## [WHAT IS REQUIRED]
From the line below that contains "D202: schottky BAT54" to the line that contains "IC203 pin VIN: VRAW -> SW", repeat every line exactly, both ends included, and nothing else.

☆ ☆ ☆ ☆

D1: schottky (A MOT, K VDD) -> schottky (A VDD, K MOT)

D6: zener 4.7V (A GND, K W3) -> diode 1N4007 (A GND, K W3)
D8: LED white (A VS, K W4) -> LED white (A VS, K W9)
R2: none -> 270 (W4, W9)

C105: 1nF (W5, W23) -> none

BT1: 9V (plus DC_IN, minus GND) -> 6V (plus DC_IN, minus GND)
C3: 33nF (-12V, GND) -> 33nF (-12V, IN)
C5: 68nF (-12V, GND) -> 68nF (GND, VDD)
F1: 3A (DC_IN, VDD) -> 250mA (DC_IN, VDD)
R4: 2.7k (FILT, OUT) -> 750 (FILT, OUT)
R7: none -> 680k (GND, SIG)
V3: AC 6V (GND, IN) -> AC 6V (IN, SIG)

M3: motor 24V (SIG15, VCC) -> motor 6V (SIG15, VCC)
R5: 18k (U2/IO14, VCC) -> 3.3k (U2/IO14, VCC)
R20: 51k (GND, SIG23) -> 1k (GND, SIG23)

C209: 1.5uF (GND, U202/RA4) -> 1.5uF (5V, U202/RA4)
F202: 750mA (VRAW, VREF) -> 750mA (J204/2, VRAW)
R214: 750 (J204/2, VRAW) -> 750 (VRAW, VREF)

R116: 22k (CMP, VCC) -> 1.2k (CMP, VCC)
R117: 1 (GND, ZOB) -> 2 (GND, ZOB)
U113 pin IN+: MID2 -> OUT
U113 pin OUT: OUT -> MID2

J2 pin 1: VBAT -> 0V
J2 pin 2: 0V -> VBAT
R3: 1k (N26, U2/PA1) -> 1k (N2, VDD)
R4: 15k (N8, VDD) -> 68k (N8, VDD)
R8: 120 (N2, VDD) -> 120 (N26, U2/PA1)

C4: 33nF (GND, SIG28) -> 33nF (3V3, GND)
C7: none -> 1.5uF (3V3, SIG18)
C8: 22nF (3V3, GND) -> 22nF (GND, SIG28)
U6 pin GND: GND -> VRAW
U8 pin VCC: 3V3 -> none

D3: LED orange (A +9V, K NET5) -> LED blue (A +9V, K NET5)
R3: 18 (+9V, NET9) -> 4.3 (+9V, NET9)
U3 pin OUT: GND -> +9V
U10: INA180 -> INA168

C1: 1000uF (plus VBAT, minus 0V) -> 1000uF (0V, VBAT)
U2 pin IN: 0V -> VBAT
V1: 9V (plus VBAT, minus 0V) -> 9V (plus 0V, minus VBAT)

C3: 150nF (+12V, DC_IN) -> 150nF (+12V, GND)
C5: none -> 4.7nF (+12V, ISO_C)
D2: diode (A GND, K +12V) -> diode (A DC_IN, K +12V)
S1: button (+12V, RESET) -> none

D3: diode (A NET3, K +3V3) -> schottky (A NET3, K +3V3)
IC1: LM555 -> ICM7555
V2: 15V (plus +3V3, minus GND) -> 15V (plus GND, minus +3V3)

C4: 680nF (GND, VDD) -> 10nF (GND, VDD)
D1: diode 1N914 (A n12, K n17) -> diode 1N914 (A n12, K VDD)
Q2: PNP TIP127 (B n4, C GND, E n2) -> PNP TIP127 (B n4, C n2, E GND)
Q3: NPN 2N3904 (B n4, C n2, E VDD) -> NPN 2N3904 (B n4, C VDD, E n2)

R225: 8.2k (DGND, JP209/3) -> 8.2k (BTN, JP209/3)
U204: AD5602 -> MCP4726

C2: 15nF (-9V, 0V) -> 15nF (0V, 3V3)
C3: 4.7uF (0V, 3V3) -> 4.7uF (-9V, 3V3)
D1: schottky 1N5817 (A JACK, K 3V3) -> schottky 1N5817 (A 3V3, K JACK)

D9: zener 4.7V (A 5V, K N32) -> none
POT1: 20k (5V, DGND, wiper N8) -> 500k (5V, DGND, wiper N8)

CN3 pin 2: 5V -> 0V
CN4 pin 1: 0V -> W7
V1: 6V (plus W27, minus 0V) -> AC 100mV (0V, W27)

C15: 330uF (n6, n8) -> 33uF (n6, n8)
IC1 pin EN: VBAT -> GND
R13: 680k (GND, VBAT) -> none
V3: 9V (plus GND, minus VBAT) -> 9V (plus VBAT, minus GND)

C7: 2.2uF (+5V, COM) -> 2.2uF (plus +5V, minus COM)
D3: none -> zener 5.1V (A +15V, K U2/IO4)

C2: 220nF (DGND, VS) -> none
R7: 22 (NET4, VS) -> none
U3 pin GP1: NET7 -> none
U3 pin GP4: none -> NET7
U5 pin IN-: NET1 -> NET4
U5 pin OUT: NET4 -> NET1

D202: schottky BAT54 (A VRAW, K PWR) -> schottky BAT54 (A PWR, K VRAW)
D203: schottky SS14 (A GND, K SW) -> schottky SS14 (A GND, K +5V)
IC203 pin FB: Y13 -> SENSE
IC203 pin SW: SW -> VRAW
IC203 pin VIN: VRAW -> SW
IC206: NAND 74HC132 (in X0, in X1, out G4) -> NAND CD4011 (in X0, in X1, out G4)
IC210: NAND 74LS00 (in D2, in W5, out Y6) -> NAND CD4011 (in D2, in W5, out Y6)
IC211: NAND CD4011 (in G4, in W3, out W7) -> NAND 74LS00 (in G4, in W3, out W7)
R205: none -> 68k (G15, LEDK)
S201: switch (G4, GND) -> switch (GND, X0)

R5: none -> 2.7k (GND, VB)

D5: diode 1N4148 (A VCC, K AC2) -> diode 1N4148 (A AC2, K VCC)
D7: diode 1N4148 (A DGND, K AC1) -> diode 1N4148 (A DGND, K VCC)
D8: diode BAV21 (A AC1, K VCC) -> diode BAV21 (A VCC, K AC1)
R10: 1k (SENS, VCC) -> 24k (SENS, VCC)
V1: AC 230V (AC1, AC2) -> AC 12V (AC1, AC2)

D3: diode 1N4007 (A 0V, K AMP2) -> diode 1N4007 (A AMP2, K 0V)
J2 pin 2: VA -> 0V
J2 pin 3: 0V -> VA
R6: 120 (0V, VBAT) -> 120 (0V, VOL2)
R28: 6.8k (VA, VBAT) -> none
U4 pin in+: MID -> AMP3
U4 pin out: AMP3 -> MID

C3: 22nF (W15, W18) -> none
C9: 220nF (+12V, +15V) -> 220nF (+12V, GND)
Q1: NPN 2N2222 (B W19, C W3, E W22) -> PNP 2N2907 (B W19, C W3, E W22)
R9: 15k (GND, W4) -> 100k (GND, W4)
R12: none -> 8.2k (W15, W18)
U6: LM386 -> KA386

☆ ☆ ☆ ☆

## [RESPONSE]
D202: schottky BAT54 (A VRAW, K PWR) -> schottky BAT54 (A PWR, K VRAW)
D203: schottky SS14 (A GND, K SW) -> schottky SS14 (A GND, K +5V)
IC203 pin FB: Y13 -> SENSE
IC203 pin SW: SW -> VRAW
IC203 pin VIN: VRAW -> SW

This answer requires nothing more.